[Data shown — start]
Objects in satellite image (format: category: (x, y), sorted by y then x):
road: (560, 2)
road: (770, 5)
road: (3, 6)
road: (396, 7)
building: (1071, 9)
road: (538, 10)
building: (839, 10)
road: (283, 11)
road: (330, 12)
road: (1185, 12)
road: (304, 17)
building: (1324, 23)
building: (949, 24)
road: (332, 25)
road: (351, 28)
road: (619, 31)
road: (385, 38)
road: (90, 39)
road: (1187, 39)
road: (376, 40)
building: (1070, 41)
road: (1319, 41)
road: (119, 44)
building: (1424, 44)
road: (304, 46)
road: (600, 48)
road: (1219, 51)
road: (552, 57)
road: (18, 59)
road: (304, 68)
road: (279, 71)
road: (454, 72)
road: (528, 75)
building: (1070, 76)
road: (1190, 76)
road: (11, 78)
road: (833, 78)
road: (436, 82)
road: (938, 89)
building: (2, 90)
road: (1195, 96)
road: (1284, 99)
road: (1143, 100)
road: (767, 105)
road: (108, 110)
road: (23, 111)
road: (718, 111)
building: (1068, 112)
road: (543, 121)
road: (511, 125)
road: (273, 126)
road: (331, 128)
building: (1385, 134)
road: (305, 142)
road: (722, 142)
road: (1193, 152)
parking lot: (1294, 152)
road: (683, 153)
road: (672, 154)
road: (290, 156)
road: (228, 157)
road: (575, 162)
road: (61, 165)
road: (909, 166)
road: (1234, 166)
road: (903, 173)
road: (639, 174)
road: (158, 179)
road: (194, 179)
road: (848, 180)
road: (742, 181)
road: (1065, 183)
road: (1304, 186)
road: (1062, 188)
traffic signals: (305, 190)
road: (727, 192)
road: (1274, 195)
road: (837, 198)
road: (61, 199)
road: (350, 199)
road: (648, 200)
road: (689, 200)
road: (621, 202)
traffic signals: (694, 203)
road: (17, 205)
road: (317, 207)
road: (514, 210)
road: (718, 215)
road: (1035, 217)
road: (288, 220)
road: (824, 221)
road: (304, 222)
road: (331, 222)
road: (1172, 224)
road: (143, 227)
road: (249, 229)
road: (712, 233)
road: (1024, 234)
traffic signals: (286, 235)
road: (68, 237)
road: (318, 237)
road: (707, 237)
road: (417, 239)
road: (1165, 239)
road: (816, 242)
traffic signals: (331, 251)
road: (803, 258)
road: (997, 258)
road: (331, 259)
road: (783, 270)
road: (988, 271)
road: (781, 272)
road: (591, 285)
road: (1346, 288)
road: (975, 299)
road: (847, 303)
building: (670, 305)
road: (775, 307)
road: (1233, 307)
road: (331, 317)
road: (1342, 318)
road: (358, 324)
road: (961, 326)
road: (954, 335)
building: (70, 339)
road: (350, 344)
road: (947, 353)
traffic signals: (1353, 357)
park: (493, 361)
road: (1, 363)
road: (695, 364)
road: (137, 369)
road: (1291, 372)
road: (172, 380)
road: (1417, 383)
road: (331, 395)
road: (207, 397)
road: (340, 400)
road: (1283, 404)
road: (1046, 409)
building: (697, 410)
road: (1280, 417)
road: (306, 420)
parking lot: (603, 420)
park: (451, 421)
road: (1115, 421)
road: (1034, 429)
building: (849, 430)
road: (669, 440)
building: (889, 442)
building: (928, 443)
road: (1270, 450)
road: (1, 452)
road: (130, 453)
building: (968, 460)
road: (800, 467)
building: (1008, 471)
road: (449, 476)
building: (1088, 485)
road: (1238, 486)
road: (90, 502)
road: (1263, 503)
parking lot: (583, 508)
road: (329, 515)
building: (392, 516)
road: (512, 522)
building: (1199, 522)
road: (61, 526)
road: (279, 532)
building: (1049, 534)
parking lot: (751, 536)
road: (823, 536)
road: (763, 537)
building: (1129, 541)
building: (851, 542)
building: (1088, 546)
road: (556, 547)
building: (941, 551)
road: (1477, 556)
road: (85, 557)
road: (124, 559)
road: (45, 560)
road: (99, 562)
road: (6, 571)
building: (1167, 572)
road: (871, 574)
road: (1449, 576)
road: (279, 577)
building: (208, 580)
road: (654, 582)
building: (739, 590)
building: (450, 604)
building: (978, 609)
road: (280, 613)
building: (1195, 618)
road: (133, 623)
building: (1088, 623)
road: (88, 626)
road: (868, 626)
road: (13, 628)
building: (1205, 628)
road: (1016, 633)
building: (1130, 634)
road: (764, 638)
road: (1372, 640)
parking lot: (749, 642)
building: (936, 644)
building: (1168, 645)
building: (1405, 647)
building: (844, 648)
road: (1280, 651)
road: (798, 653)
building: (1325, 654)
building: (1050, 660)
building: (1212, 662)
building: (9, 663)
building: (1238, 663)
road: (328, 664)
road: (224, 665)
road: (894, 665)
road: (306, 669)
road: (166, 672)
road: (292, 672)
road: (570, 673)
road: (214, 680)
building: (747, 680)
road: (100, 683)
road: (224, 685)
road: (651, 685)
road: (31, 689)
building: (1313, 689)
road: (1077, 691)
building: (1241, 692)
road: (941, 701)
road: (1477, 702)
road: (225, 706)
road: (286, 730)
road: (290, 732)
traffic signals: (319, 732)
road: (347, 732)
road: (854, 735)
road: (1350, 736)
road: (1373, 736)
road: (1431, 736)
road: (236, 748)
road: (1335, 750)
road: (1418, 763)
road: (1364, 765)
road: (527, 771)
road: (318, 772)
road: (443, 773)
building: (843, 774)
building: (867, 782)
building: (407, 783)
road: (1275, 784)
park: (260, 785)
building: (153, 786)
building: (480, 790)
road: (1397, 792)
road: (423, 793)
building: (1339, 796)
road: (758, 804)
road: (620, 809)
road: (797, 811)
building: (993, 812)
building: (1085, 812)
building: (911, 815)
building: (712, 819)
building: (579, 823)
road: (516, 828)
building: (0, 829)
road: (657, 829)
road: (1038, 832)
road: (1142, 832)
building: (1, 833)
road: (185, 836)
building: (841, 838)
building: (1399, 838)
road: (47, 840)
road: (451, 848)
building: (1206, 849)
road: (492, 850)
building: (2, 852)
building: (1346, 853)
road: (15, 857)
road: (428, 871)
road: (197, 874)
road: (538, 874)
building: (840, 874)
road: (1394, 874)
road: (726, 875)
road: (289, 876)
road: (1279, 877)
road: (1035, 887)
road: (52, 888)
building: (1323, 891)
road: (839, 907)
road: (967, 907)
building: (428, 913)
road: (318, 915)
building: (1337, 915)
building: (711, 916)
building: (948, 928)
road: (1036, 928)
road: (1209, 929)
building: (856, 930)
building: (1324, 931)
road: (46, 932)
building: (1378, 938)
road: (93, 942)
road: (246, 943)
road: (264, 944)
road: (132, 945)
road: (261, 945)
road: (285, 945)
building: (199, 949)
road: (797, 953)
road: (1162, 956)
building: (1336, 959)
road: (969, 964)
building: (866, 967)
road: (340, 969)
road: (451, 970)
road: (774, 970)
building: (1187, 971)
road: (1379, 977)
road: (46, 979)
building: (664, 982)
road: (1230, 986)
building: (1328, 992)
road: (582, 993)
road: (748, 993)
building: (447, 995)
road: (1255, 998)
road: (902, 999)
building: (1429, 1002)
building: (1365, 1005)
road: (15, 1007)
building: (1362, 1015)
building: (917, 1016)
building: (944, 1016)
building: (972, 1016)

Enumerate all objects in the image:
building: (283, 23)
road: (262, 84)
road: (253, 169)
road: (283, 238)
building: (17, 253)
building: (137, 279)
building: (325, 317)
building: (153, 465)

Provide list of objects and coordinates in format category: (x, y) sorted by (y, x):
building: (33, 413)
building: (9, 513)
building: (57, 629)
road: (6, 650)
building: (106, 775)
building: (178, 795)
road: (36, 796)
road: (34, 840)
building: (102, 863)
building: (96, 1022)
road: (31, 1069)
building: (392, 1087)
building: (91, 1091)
[Data shown — finish]
-- What this task involves --
Give nothing except how many lines of the records include "format".

-- Exercise solution --
2